▶ **EXERCISE DESCRIPTION**
In the entries below, find the line with "green star [340,395,413,463]", then set it down exactly along with each line after it to the end, skipping any pictures.

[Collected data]
++++++++++

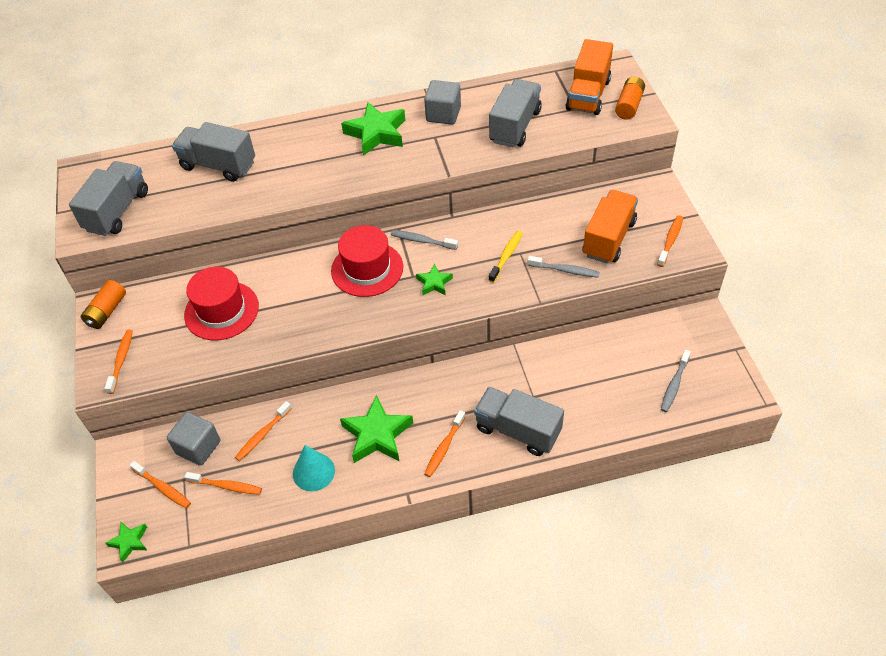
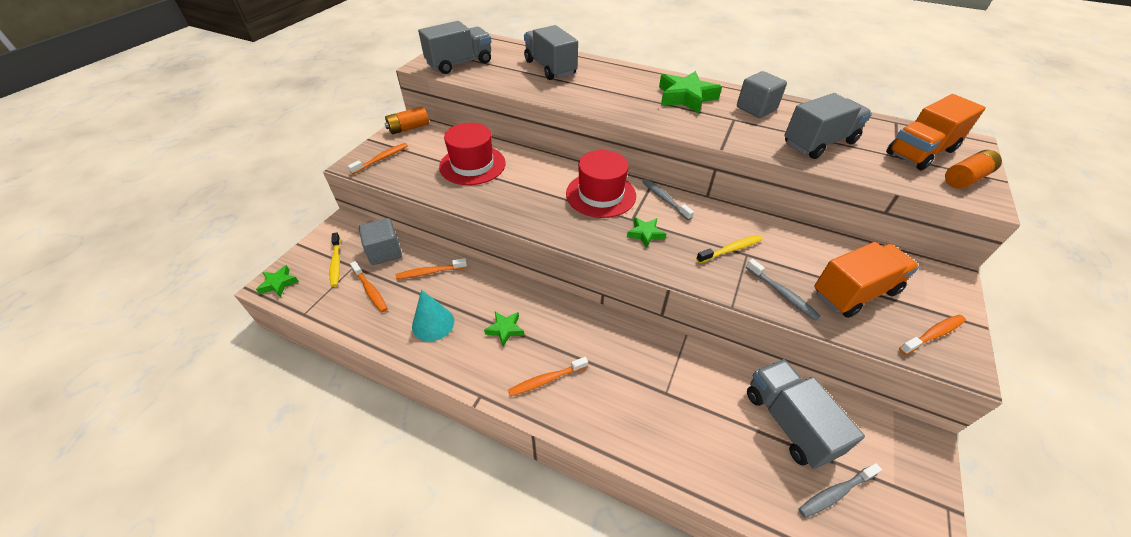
camera: 35 degrees right, 5 degrees down
orange toothbrush [130,461,191,508] -> yellow toothbrush [330,232,341,287]
green star [340,395,413,463] -> green star [484,312,524,347], size x0.53
grey truck [474,387,564,456] -> grey truck moved to [747,359,865,469]

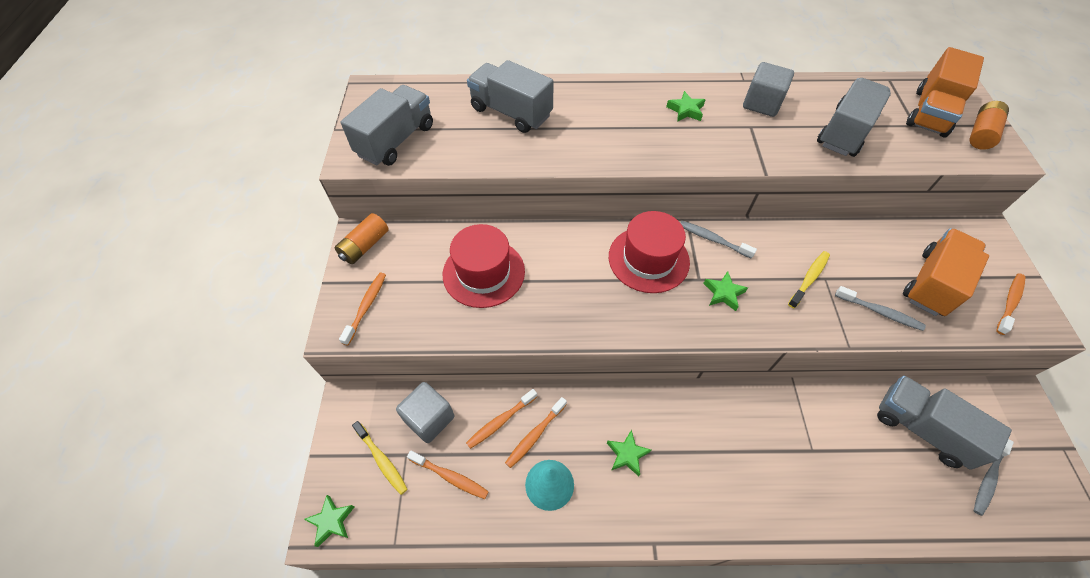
camera: 25 degrees left, 10 degrees up
orange toothbrush [508,357,588,396] -> orange toothbrush moved to [505,397,567,468]
green star [659,71,722,114] -> green star [666,91,706,122], size x0.53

++++++++++

▶ **YOUR SOLUTION**
green star [340,395,413,463] -> green star [484,312,524,347], size x0.53
grey truck [474,387,564,456] -> grey truck moved to [747,359,865,469]

camera: 25 degrees left, 10 degrees up
orange toothbrush [508,357,588,396] -> orange toothbrush moved to [505,397,567,468]
green star [659,71,722,114] -> green star [666,91,706,122], size x0.53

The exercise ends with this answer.